[Content revision data]
--------------------------------

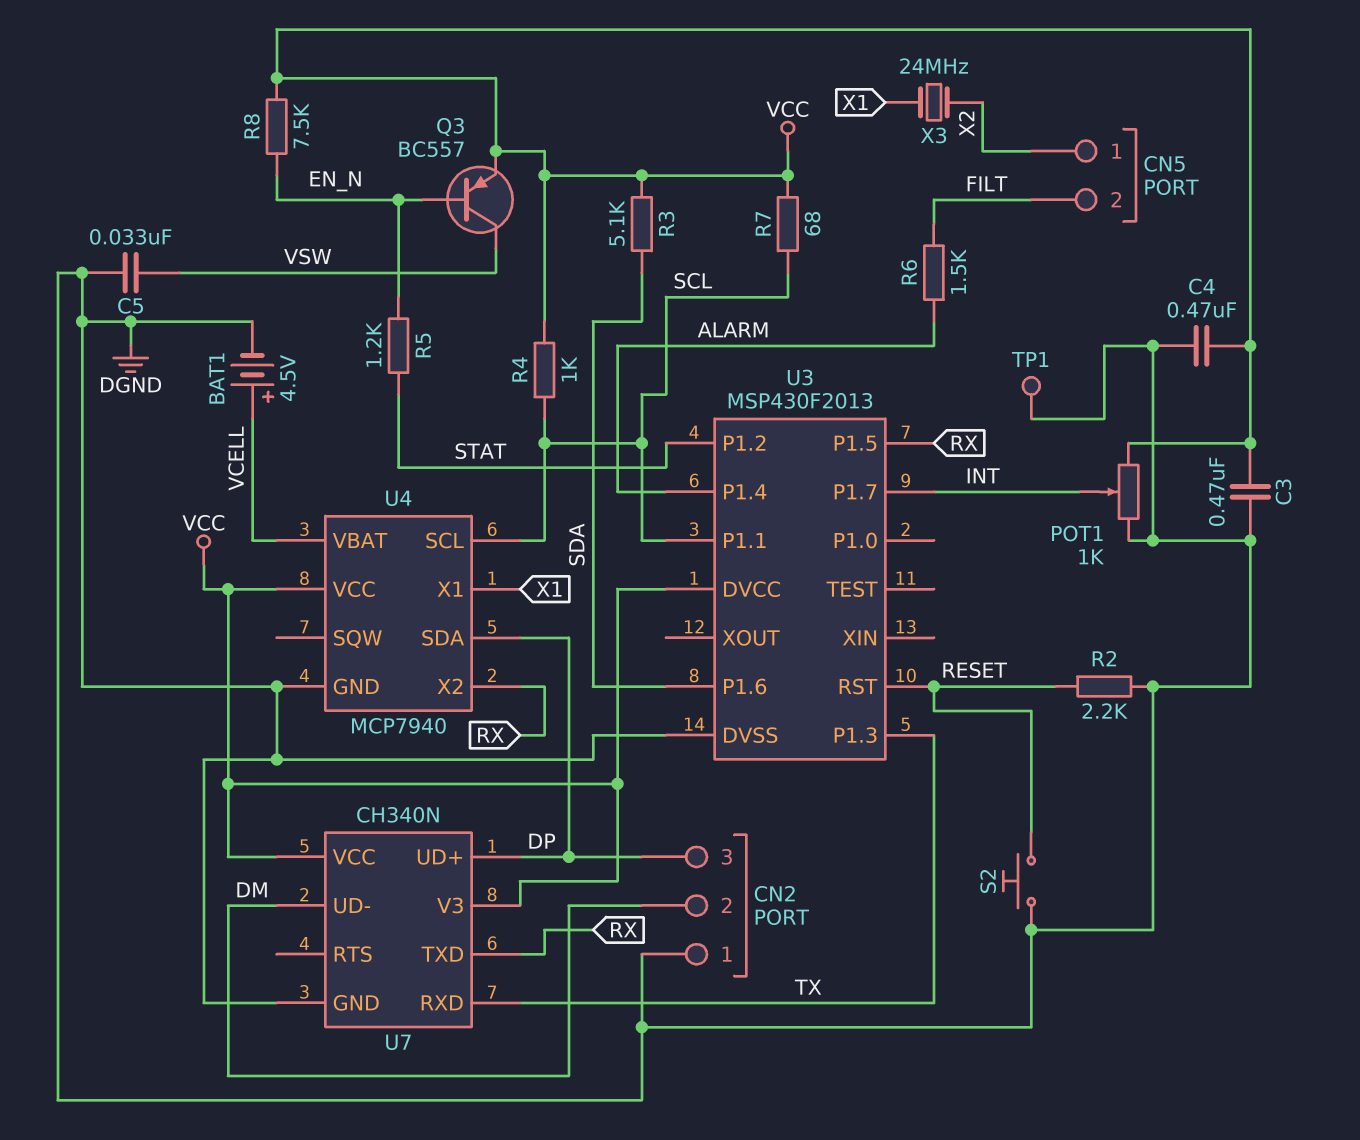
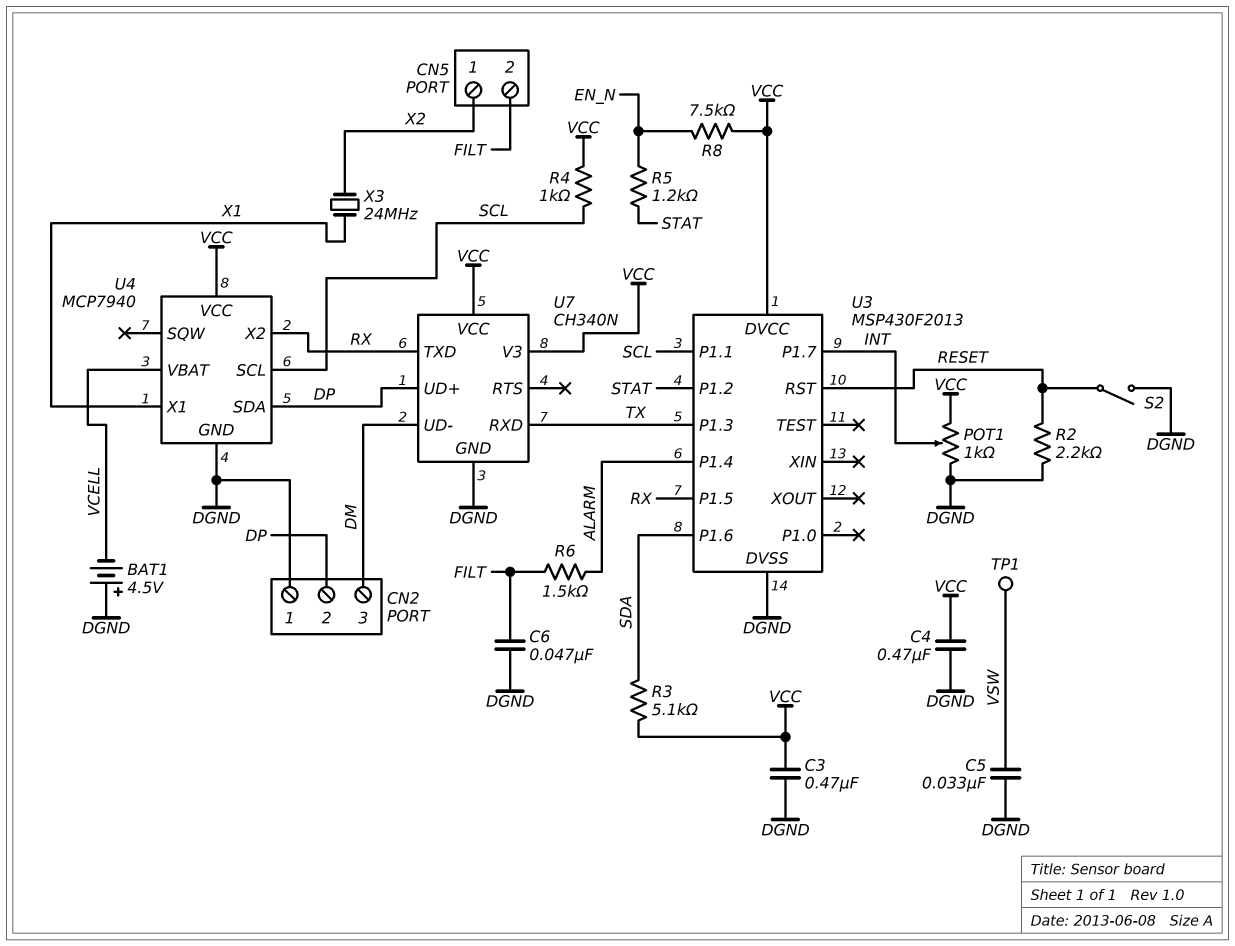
BAT1: 4.5V (plus VCELL, minus DGND) -> 4.5V (plus DGND, minus VCELL)
C6: none -> 47nF (DGND, FILT)
CN2 pin 2: DM -> DP
CN2 pin 3: DP -> DM
Q3: PNP BC557 (B EN_N, C VSW, E VCC) -> none
R7: 68 (SCL, VCC) -> none
S2: button (DGND, RESET) -> switch (DGND, RESET)
TP1: test point (DGND) -> test point (VSW)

--------------------------------

# Work task:
Output exactly what runs from the line with "R7: 68 (SCL, VCC) -> none" to the final line above, both lines included, and nothing else.

# Task solution:
R7: 68 (SCL, VCC) -> none
S2: button (DGND, RESET) -> switch (DGND, RESET)
TP1: test point (DGND) -> test point (VSW)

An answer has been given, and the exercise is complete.